PROVIDED ENTRIES:
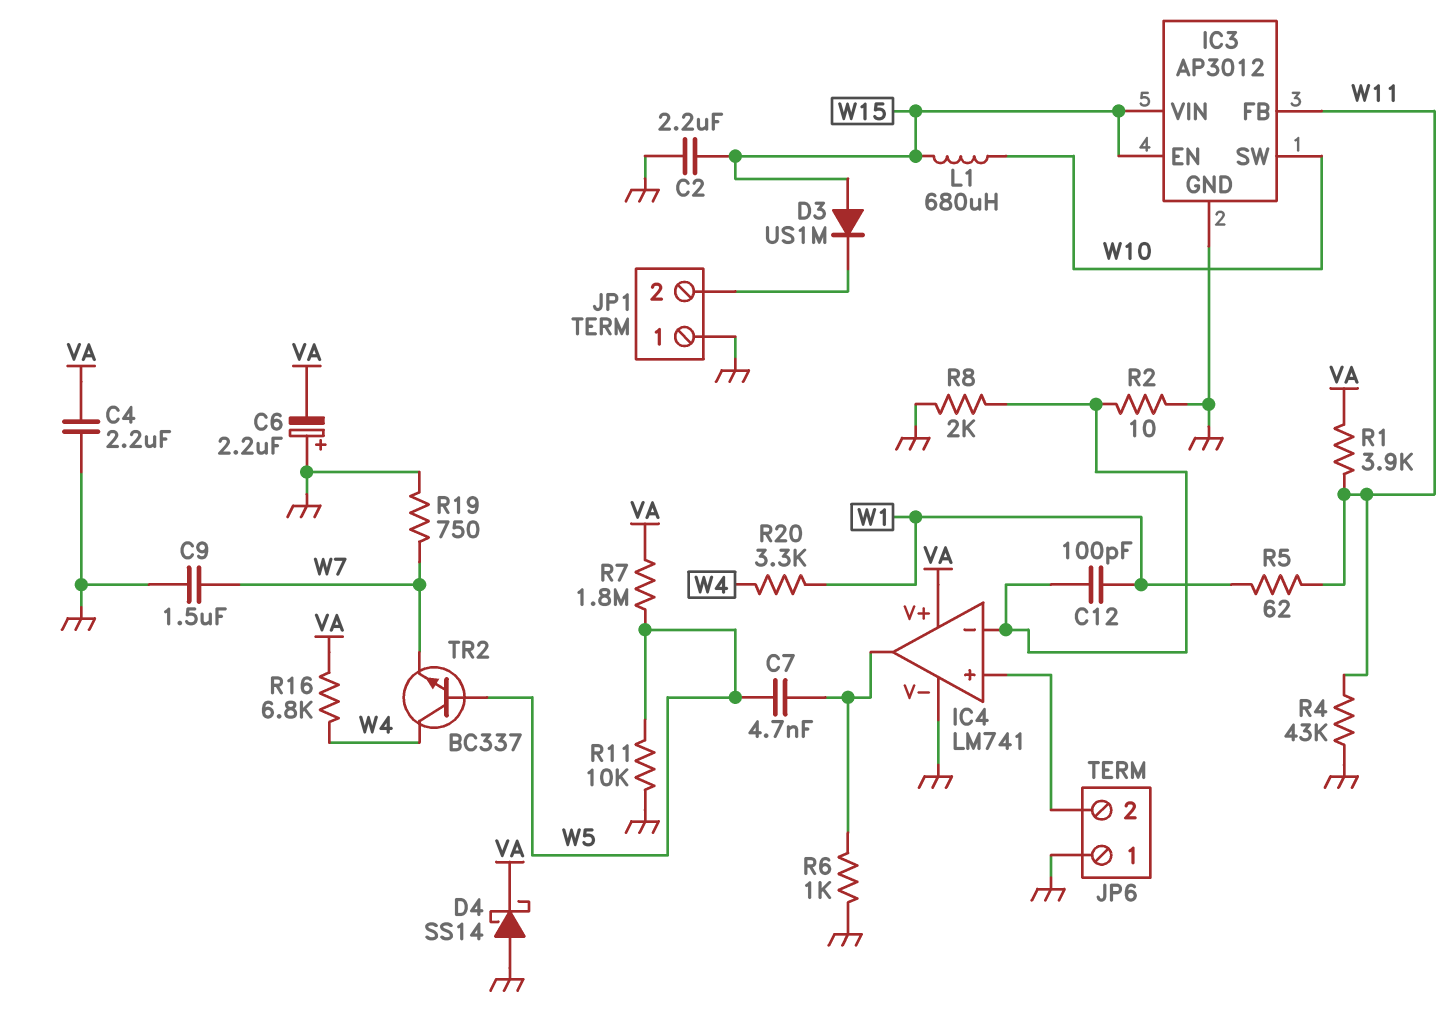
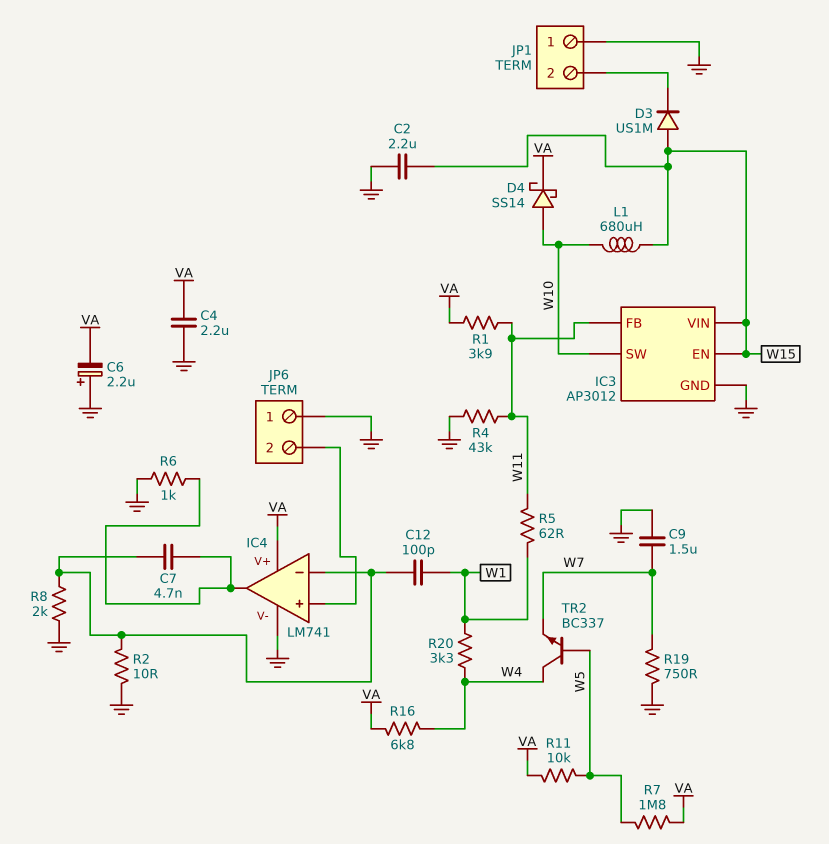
C7: 4.7nF (IC4/out, W5) -> 4.7nF (IC4/in-, IC4/out)
D4: schottky SS14 (A GND, K VA) -> schottky SS14 (A W10, K VA)
R11: 10k (GND, W5) -> 10k (VA, W5)

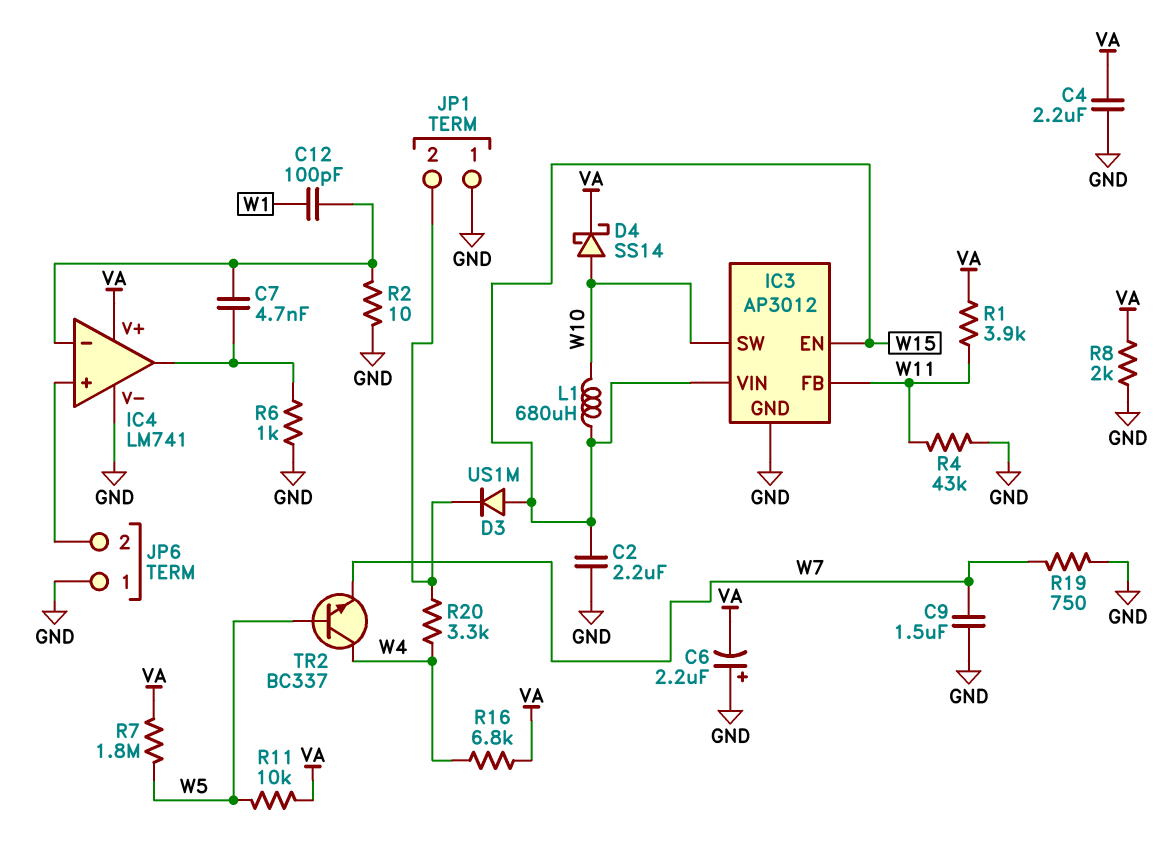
R5: 62 (W1, W11) -> none
R8: 2k (GND, IC4/in-) -> 2k (GND, VA)
R20: 3.3k (W1, W4) -> 3.3k (JP1/2, W4)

TASK REQUIREMENTS:
From the first line of the material to the last, retype everything exactly except the images.

ANSWER SPACE:
C7: 4.7nF (IC4/out, W5) -> 4.7nF (IC4/in-, IC4/out)
D4: schottky SS14 (A GND, K VA) -> schottky SS14 (A W10, K VA)
R11: 10k (GND, W5) -> 10k (VA, W5)

R5: 62 (W1, W11) -> none
R8: 2k (GND, IC4/in-) -> 2k (GND, VA)
R20: 3.3k (W1, W4) -> 3.3k (JP1/2, W4)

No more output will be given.